If pictures are present, leave them out, and copy the data word for word.
[[ RECORDS FOR THIS TASK open ]]
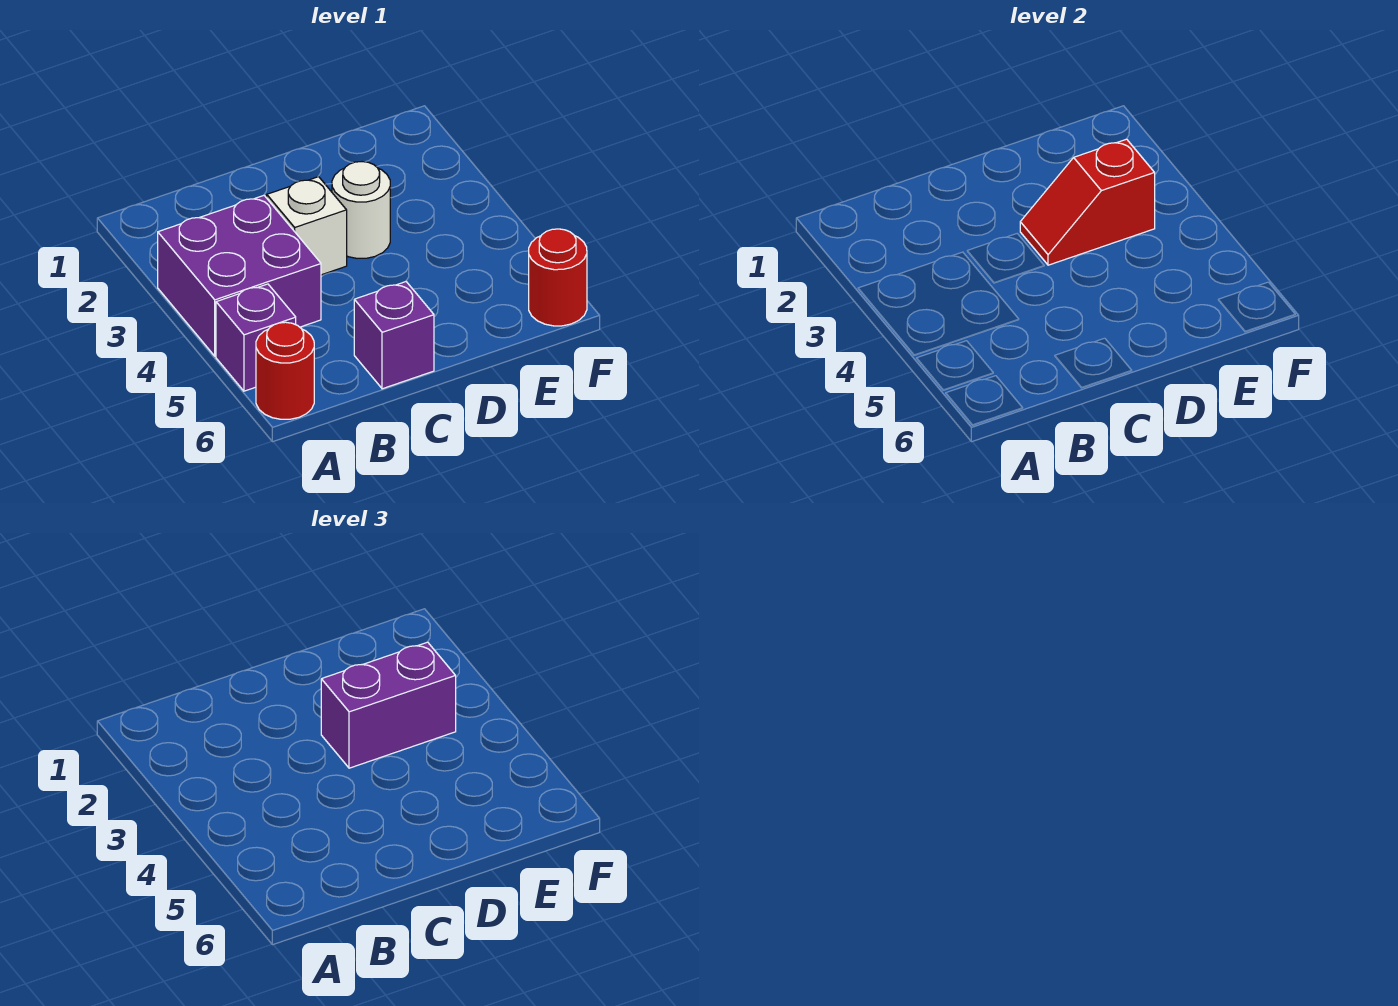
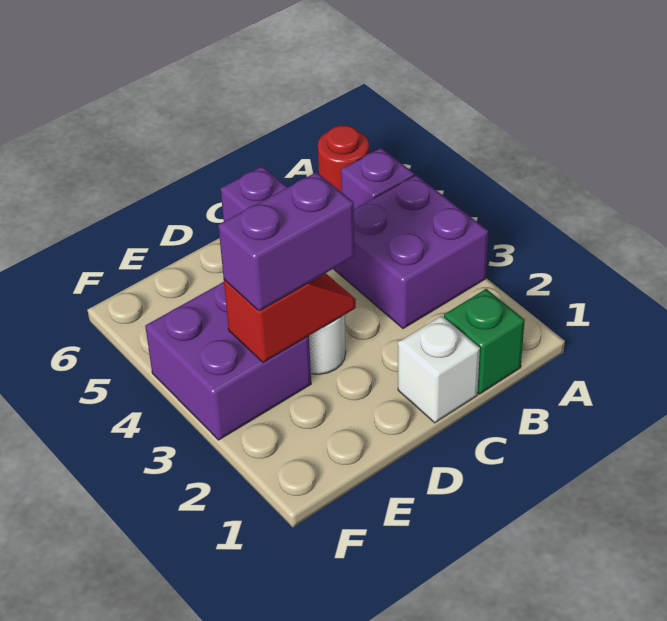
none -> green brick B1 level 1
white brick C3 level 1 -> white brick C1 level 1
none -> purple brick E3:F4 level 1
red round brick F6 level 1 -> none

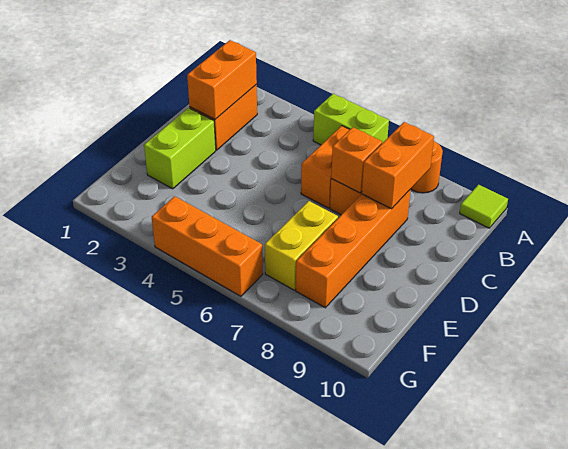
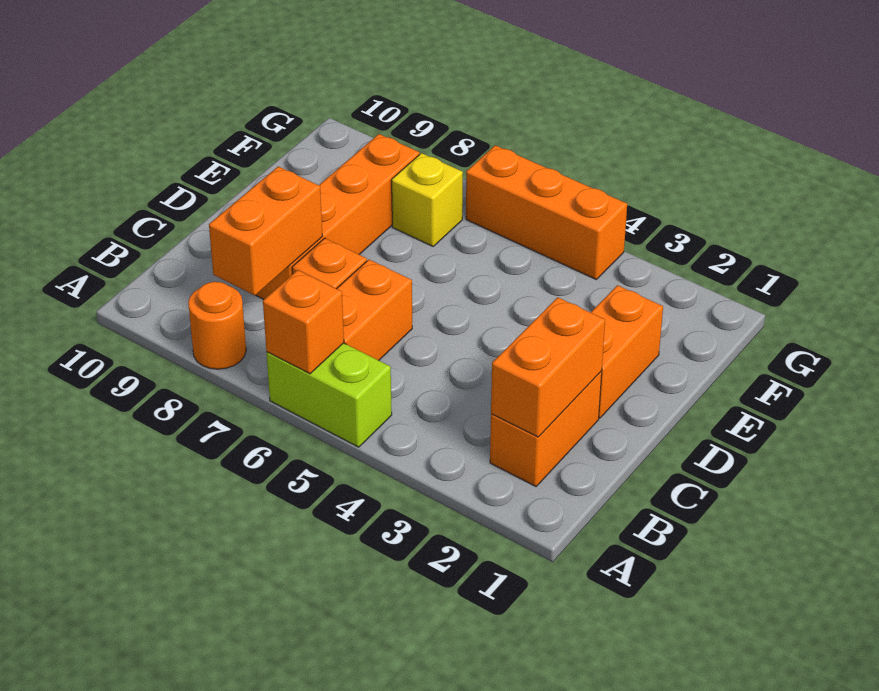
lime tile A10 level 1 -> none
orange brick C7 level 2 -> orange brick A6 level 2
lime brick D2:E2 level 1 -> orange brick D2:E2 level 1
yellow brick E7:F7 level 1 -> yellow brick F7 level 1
[[ RECORDS FOR THIS TASK closed ]]
▶ [YOUR SOLUTION]:
none -> green brick B1 level 1
white brick C3 level 1 -> white brick C1 level 1
none -> purple brick E3:F4 level 1
red round brick F6 level 1 -> none

lime tile A10 level 1 -> none
orange brick C7 level 2 -> orange brick A6 level 2
lime brick D2:E2 level 1 -> orange brick D2:E2 level 1
yellow brick E7:F7 level 1 -> yellow brick F7 level 1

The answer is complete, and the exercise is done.